Could you copy out the rows from the one containing "orange star: moved 2 px left, 1 px up" down to the one containing "green diamond: rotated 25 degrees clockwise", both included, character for character?

— BEGIN —

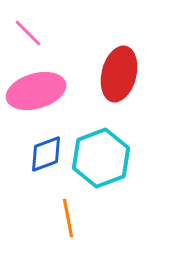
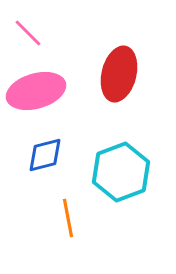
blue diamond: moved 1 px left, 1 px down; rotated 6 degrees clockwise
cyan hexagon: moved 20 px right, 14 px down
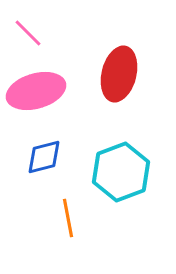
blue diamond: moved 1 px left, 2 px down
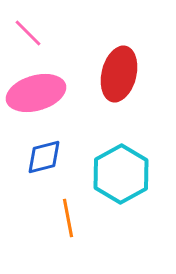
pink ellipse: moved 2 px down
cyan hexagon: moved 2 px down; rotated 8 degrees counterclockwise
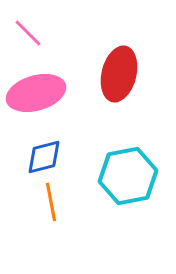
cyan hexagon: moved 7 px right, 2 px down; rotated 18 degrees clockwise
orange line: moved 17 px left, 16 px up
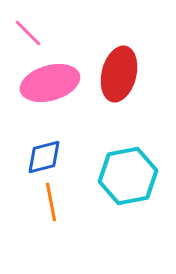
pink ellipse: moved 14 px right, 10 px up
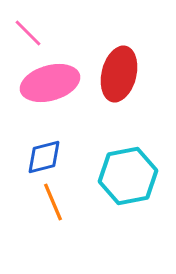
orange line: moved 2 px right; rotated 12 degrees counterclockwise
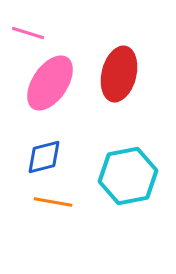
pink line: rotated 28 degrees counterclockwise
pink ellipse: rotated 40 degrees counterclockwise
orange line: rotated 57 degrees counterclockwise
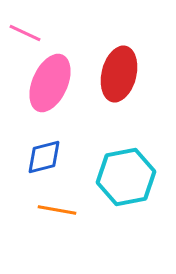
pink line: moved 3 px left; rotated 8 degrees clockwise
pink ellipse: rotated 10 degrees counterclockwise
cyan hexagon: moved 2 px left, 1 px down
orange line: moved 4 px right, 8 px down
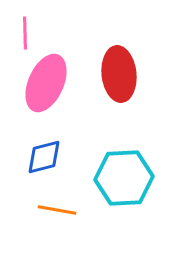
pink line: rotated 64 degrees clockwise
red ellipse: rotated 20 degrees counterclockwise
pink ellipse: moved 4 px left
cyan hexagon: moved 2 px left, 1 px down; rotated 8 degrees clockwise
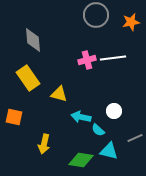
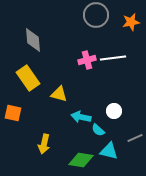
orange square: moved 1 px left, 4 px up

— END —
— BEGIN —

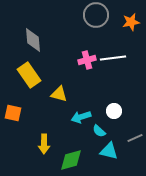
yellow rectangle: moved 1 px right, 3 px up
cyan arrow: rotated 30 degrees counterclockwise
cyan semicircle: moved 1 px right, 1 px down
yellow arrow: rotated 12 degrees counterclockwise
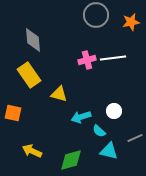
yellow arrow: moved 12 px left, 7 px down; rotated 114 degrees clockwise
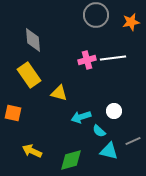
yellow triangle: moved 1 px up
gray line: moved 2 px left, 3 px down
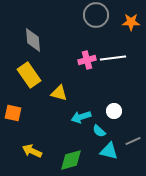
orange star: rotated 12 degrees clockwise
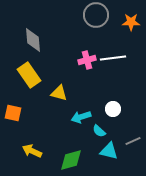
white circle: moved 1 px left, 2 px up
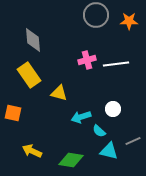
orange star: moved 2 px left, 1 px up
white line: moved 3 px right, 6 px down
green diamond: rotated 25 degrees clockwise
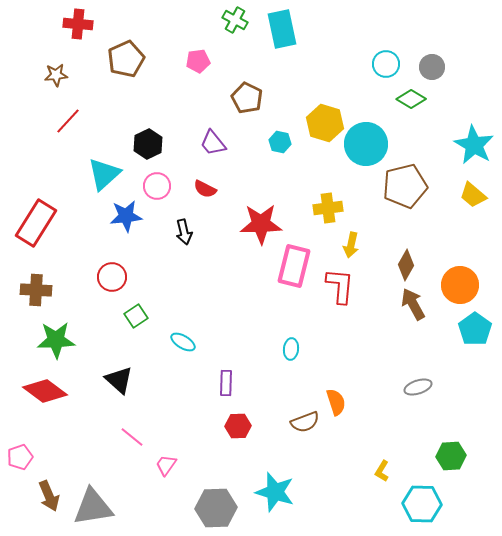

— END —

* Expected output
orange star: moved 2 px left, 1 px up
white line: moved 3 px right, 6 px down
green diamond: rotated 25 degrees clockwise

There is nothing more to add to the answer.